◆ What you will do:
Could you show each line of the records that contains the word "none"?

◆ Data extract:
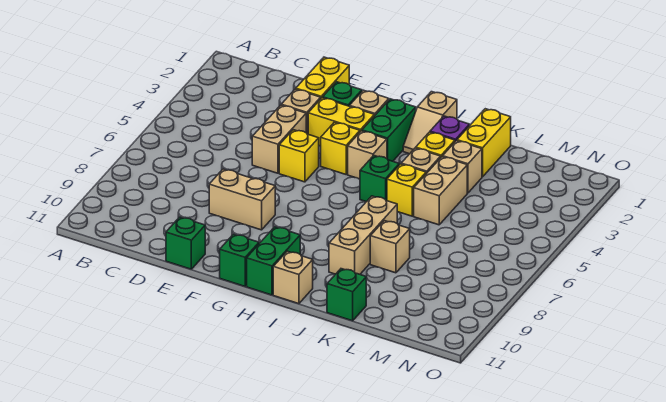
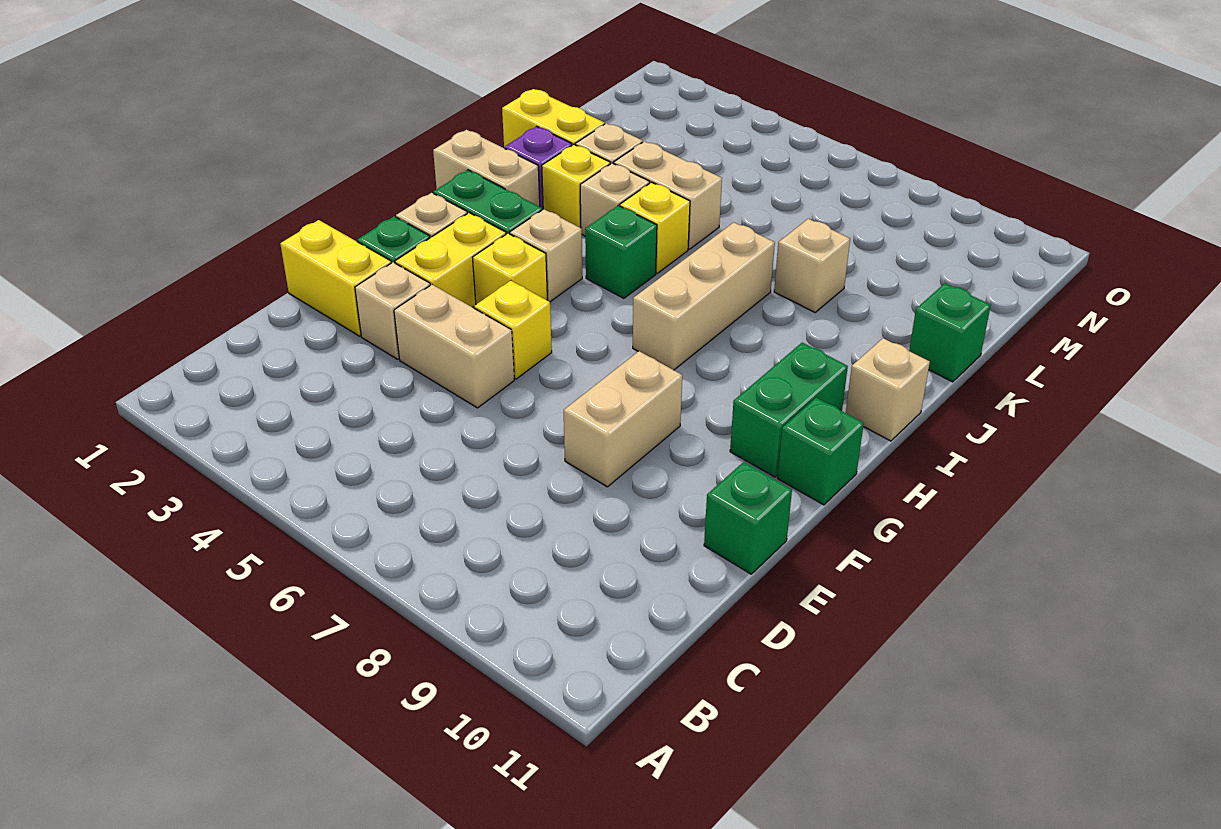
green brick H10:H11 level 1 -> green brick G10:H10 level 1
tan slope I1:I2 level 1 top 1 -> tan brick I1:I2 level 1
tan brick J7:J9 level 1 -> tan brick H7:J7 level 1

* * *

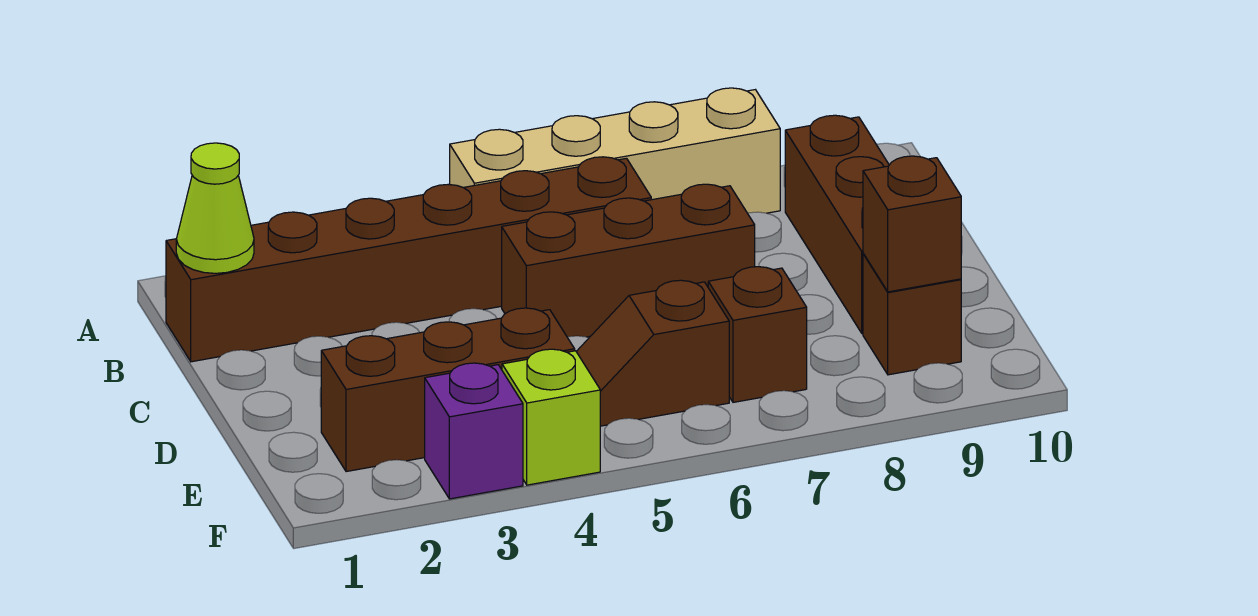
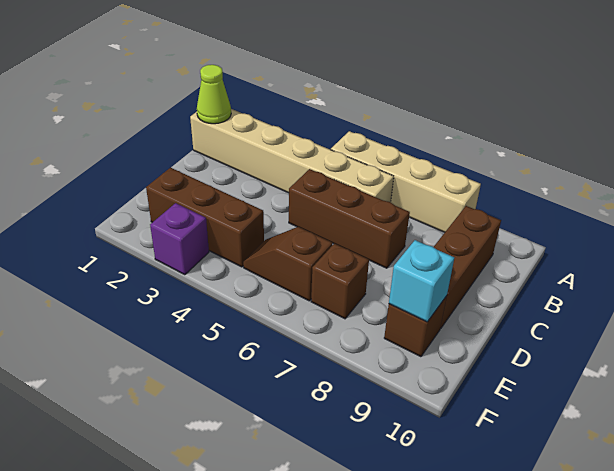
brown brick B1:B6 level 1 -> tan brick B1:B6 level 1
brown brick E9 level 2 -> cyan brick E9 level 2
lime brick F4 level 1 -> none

---

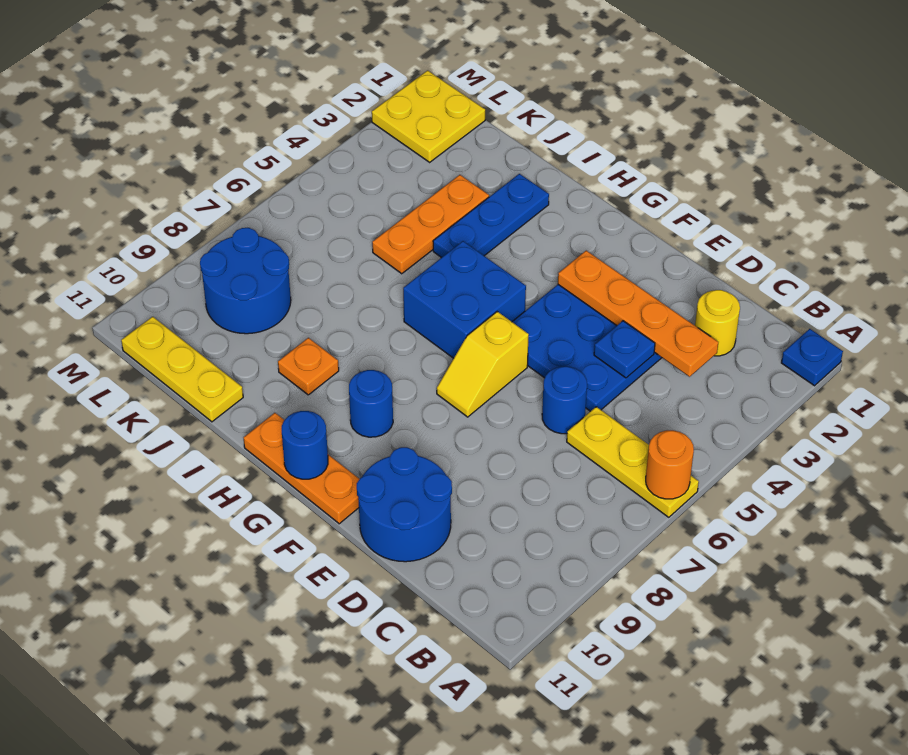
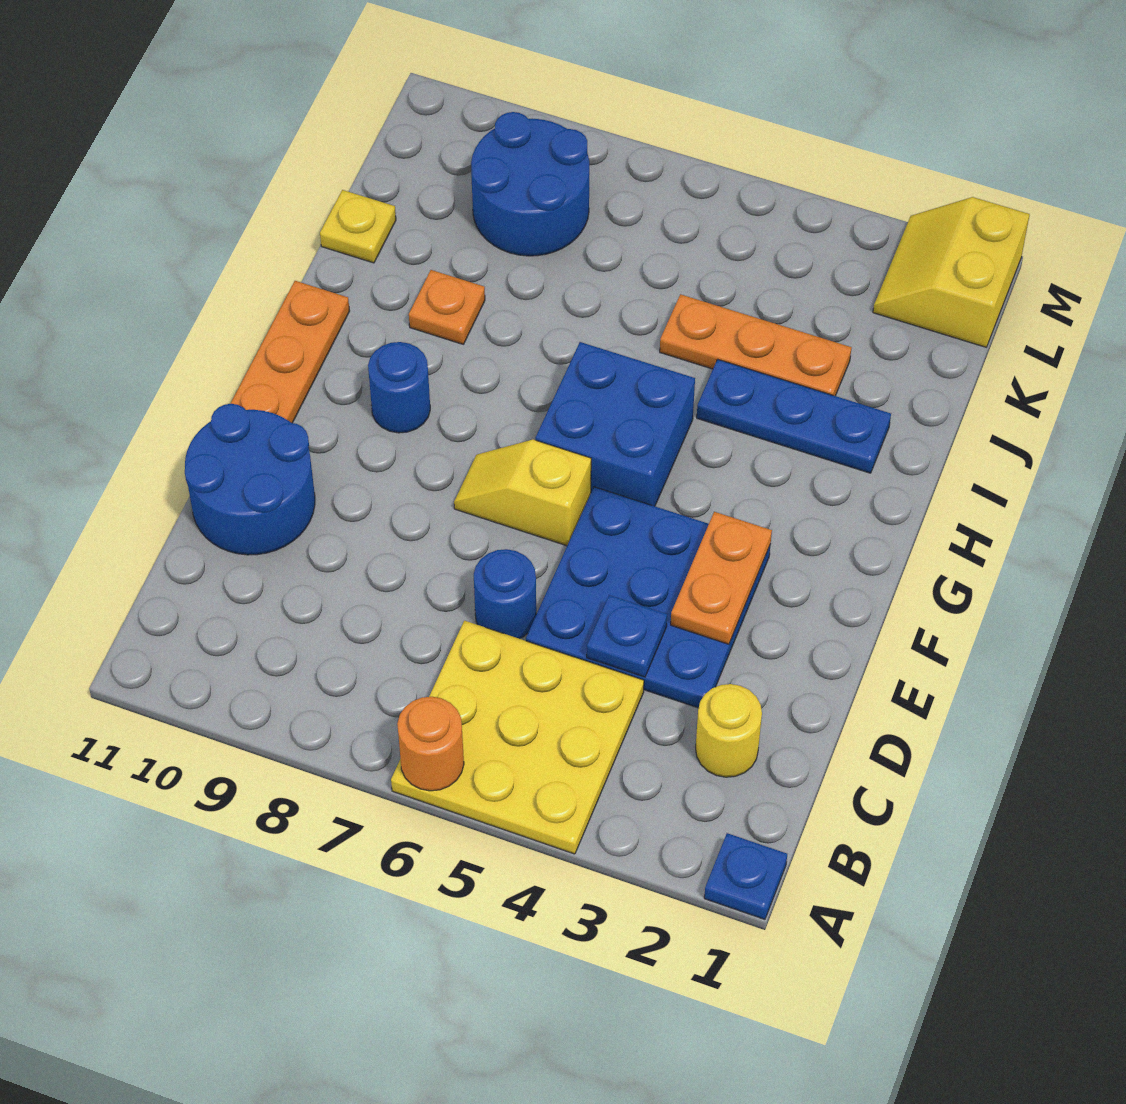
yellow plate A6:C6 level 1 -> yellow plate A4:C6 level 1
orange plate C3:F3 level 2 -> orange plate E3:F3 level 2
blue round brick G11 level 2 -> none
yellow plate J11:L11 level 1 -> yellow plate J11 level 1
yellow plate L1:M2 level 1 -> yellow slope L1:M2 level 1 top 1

◆ Response to this task:
lime brick F4 level 1 -> none
blue round brick G11 level 2 -> none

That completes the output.